* What is being asked
Retype the entries, please, from their first line to the line containing "nothing => Garnrolle/gelb [337,214,392,267]", exactly and only those lines, minus the pictures.

(Record extracts begins)

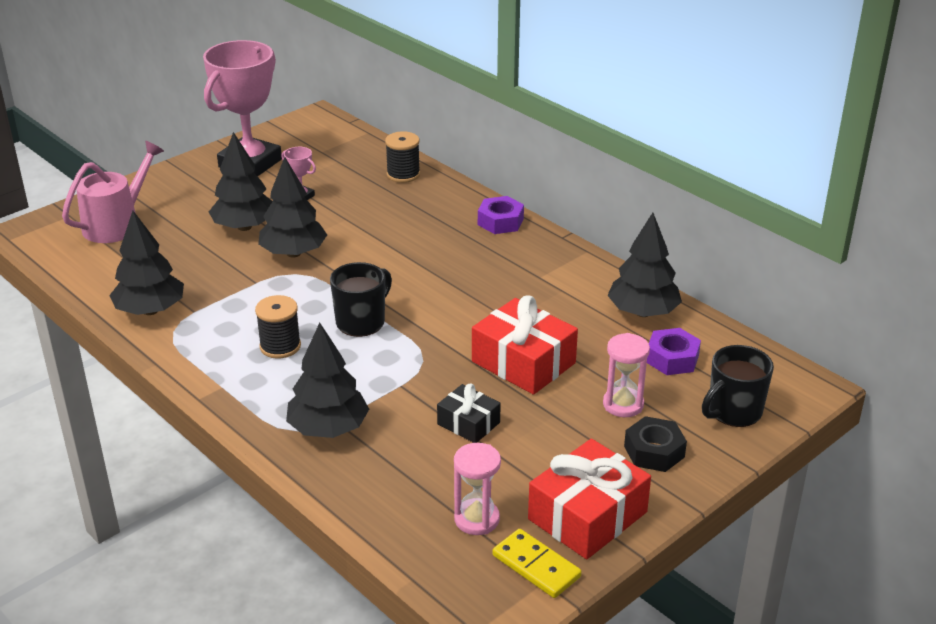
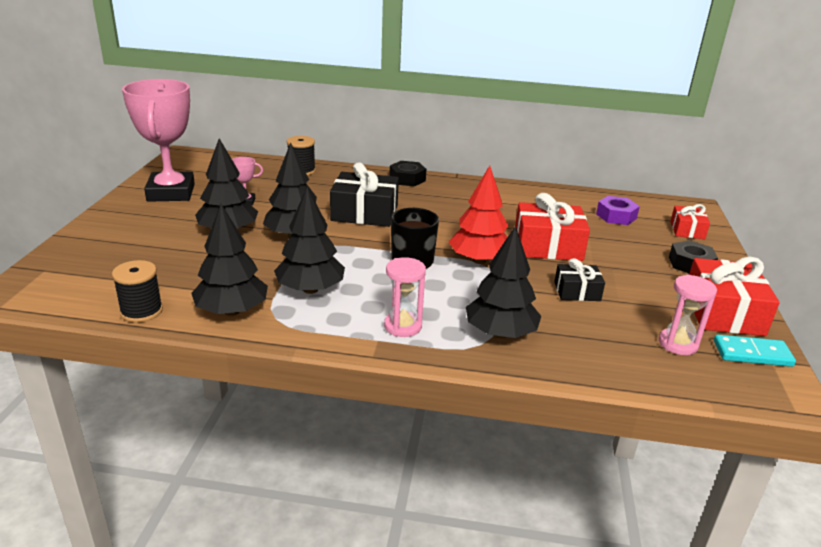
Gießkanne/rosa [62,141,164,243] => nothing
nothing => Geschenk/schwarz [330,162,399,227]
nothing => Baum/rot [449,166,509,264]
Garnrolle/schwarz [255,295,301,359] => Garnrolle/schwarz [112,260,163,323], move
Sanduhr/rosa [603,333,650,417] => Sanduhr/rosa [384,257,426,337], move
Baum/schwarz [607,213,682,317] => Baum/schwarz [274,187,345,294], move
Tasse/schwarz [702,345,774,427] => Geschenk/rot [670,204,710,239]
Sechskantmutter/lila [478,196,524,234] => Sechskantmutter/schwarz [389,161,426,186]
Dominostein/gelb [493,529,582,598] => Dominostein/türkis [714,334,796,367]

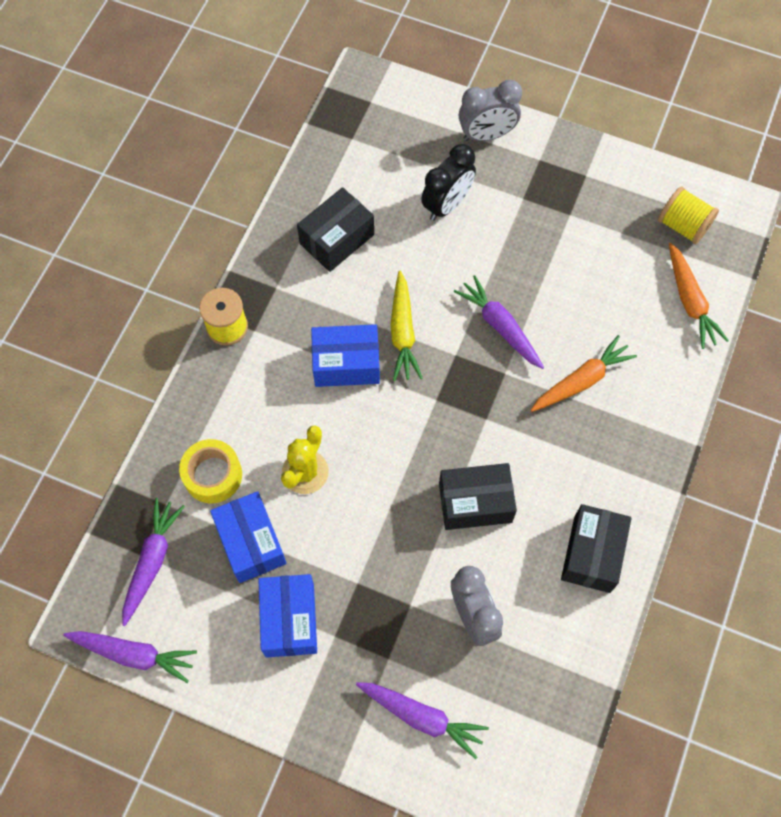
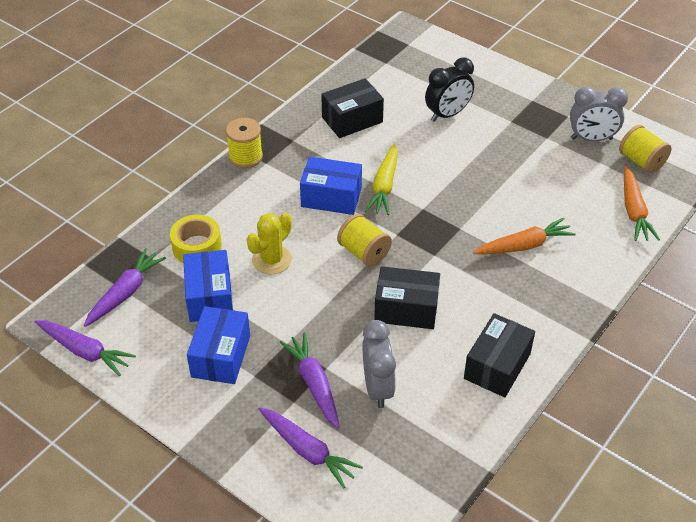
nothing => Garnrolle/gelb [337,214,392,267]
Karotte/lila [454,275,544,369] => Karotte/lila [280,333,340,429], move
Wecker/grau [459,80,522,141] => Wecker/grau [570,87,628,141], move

(Record extracts ends)

* Task response
Gießkanne/rosa [62,141,164,243] => nothing
nothing => Geschenk/schwarz [330,162,399,227]
nothing => Baum/rot [449,166,509,264]
Garnrolle/schwarz [255,295,301,359] => Garnrolle/schwarz [112,260,163,323], move
Sanduhr/rosa [603,333,650,417] => Sanduhr/rosa [384,257,426,337], move
Baum/schwarz [607,213,682,317] => Baum/schwarz [274,187,345,294], move
Tasse/schwarz [702,345,774,427] => Geschenk/rot [670,204,710,239]
Sechskantmutter/lila [478,196,524,234] => Sechskantmutter/schwarz [389,161,426,186]
Dominostein/gelb [493,529,582,598] => Dominostein/türkis [714,334,796,367]

nothing => Garnrolle/gelb [337,214,392,267]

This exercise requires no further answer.